(Image change detection data)

____

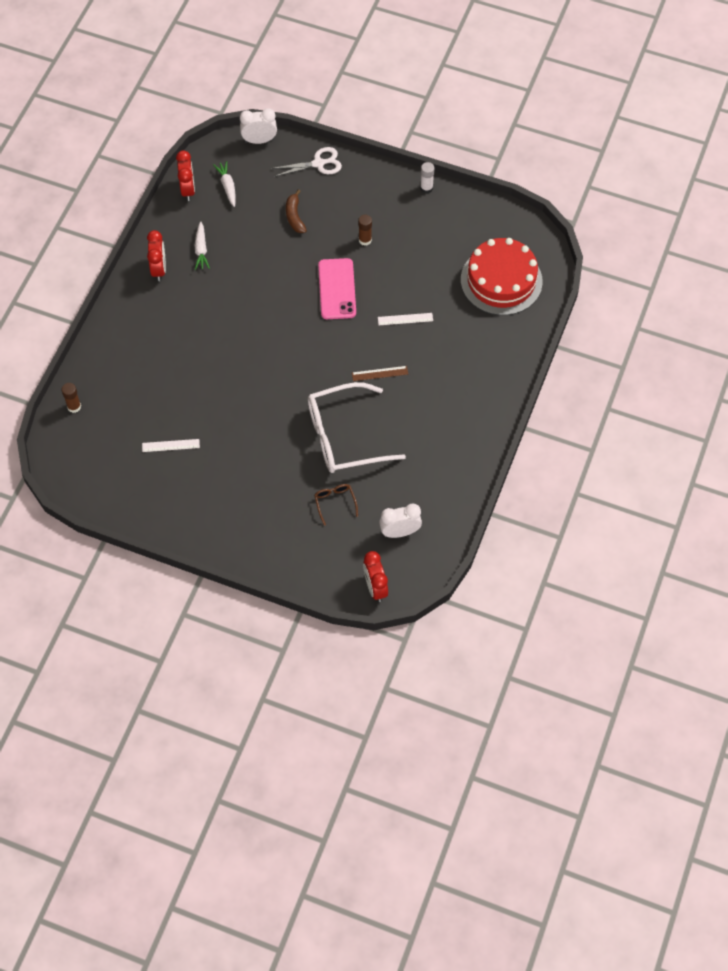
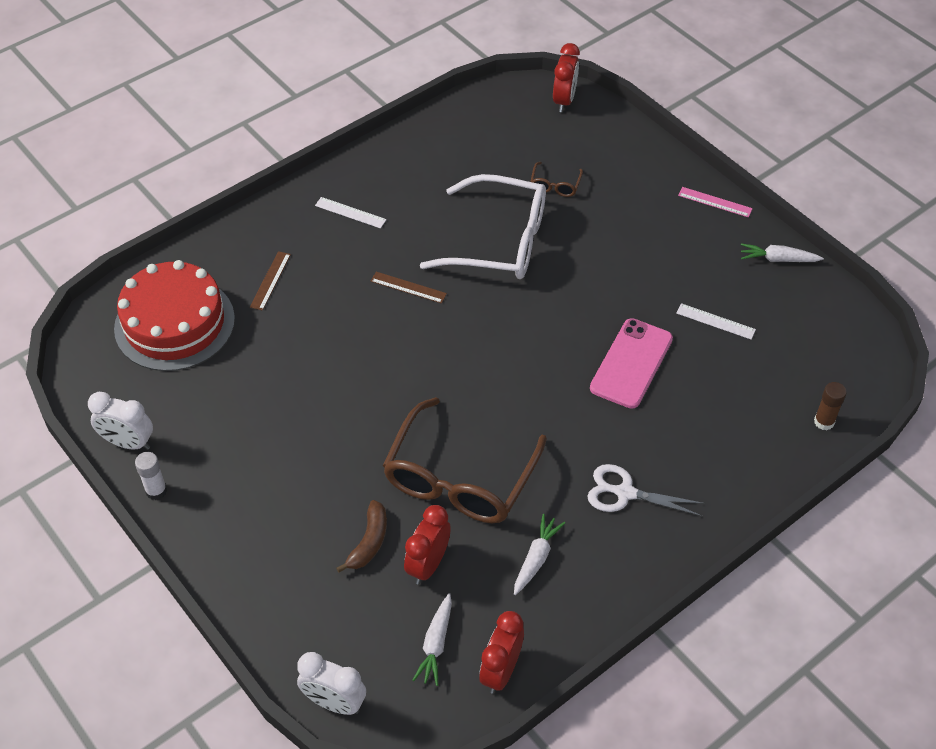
camera: 150 degrees left, 10 degrees down
(150, 516) = (778, 259): none -> white carrot
(159, 269) = (615, 559): red clock -> red clock (428, 564)
(215, 545) = (715, 202): none -> pink ruler
(269, 271) = (460, 478): none -> brown glasses
(318, 163) = (274, 610): white scissors -> white scissors (625, 493)
(337, 289) = (385, 410): pink phone -> pink phone (631, 363)
(365, 240) = (298, 458): brown glue stick -> none
(400, 532) = (504, 133): white clock -> white clock (128, 443)
(405, 319) = (329, 333): white ruler -> white ruler (350, 212)
(468, 335) = (270, 280): none -> brown ruler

____

Restate the data above word for word, so that the only difference is the missing pictures.

camera: 150 degrees left, 10 degrees down
(150, 516) = (778, 259): none -> white carrot
(159, 269) = (615, 559): red clock -> red clock (428, 564)
(215, 545) = (715, 202): none -> pink ruler
(269, 271) = (460, 478): none -> brown glasses
(318, 163) = (274, 610): white scissors -> white scissors (625, 493)
(337, 289) = (385, 410): pink phone -> pink phone (631, 363)
(365, 240) = (298, 458): brown glue stick -> none
(400, 532) = (504, 133): white clock -> white clock (128, 443)
(405, 319) = (329, 333): white ruler -> white ruler (350, 212)
(468, 335) = (270, 280): none -> brown ruler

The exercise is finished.